Each line from the one containing "CN5 pin 3: N11 -> VDD" through the end of the records below must be repeated exactly, and no other line.
------------------------------------
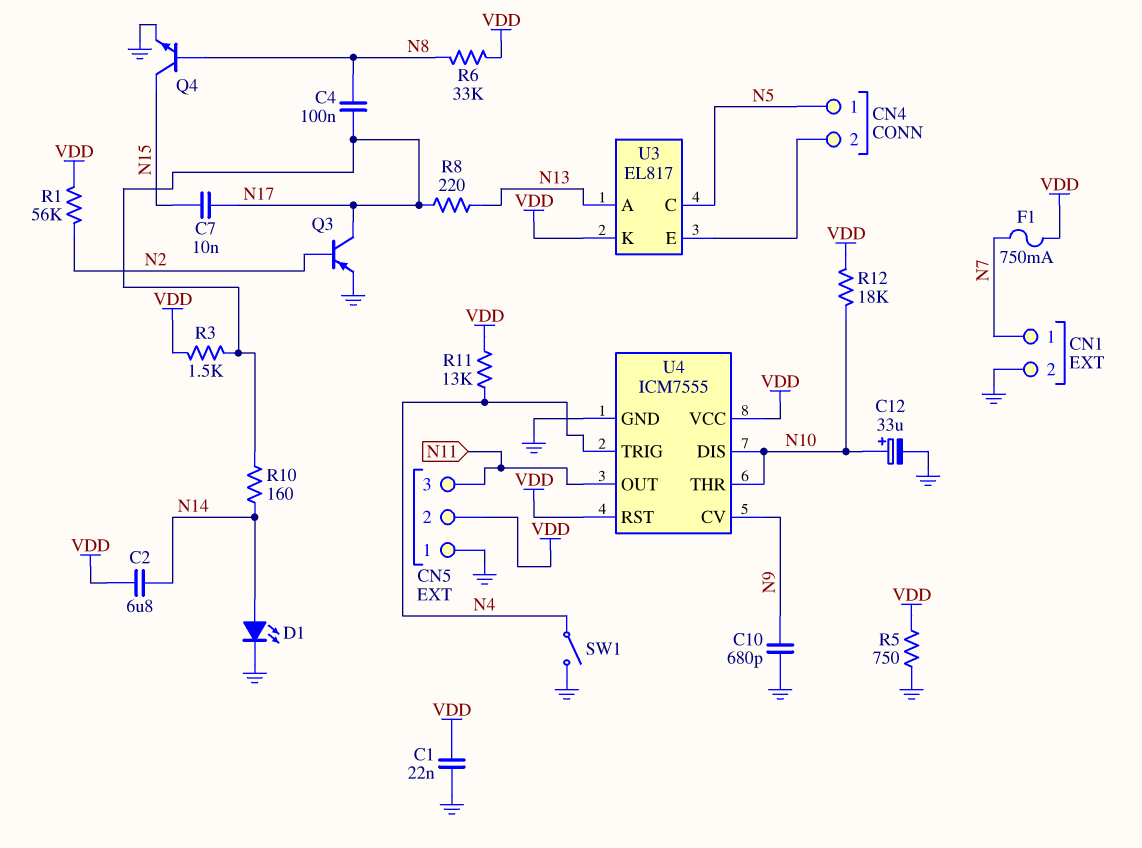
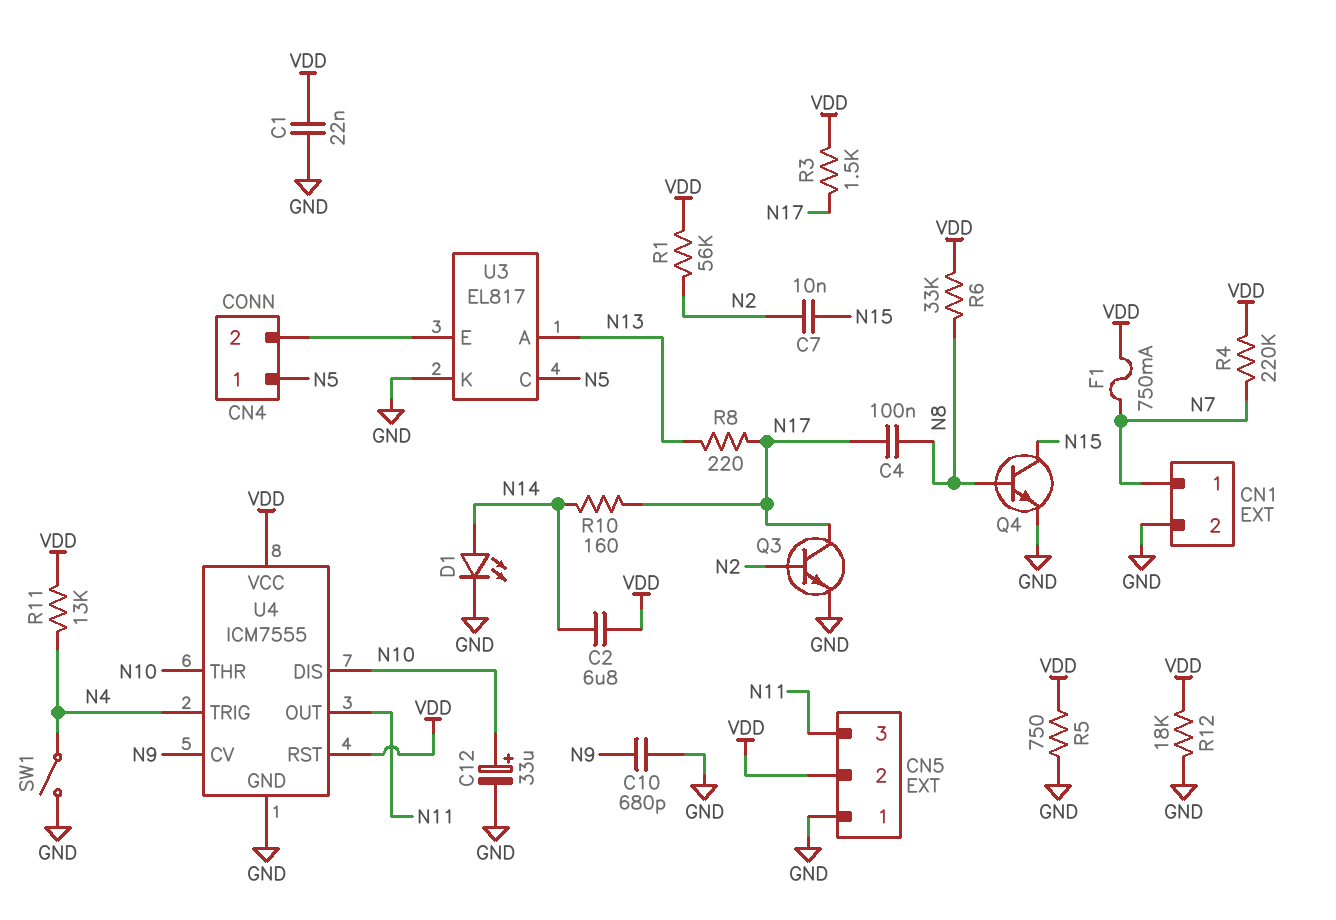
C7: 10nF (N15, N17) -> 10nF (N2, N15)
Q3: PNP (B N2, C N17, E GND) -> NPN (B N2, C N17, E GND)
R4: none -> 220k (N7, VDD)
R12: 18k (N10, VDD) -> 18k (GND, VDD)
U3 pin K: VDD -> GND

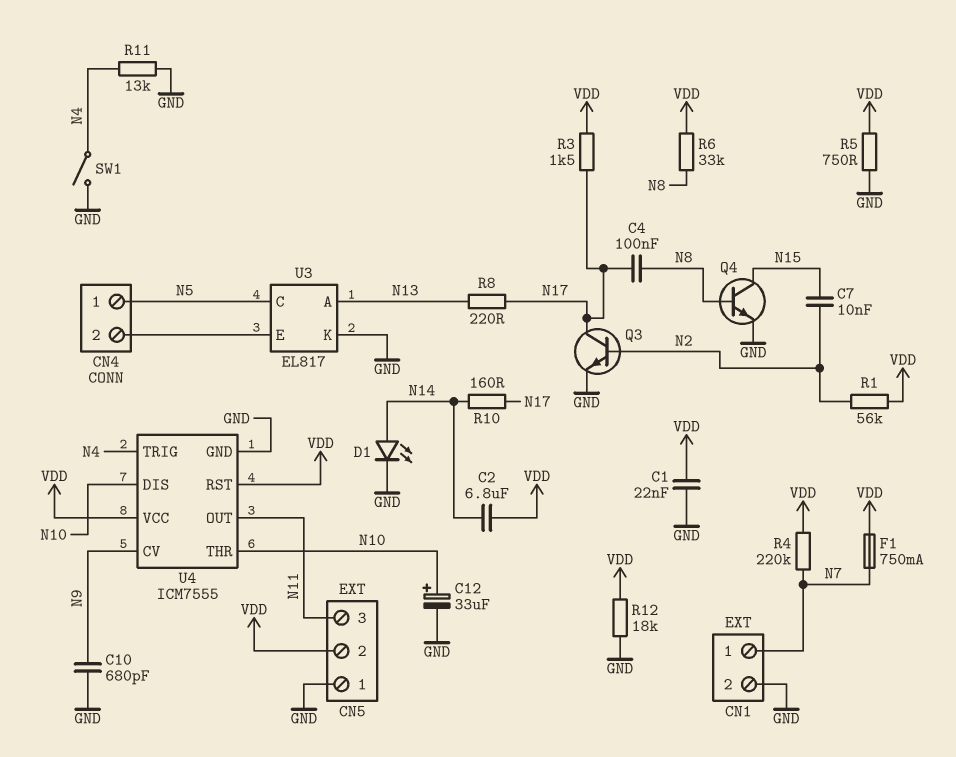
R11: 13k (N4, VDD) -> 13k (GND, N4)

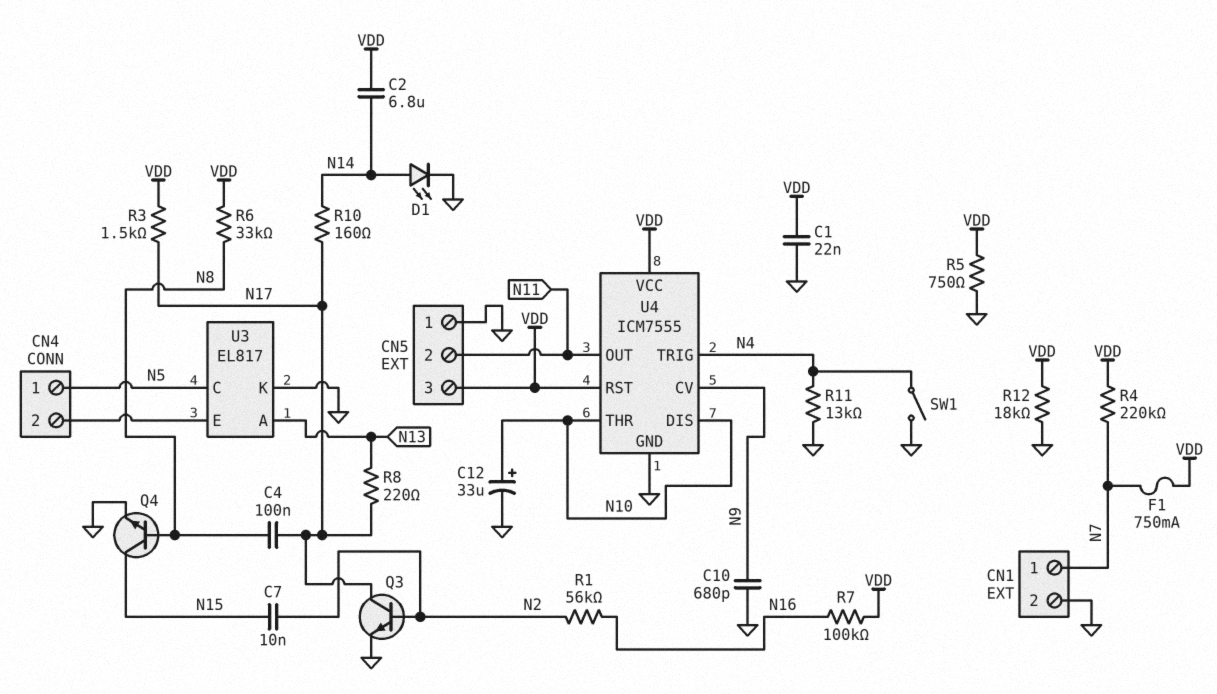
CN5 pin 2: VDD -> N11
CN5 pin 3: N11 -> VDD
R1: 56k (N2, VDD) -> 56k (N2, N16)
R7: none -> 100k (N16, VDD)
------------------------------------
RESULT OF THE TASK
CN5 pin 3: N11 -> VDD
R1: 56k (N2, VDD) -> 56k (N2, N16)
R7: none -> 100k (N16, VDD)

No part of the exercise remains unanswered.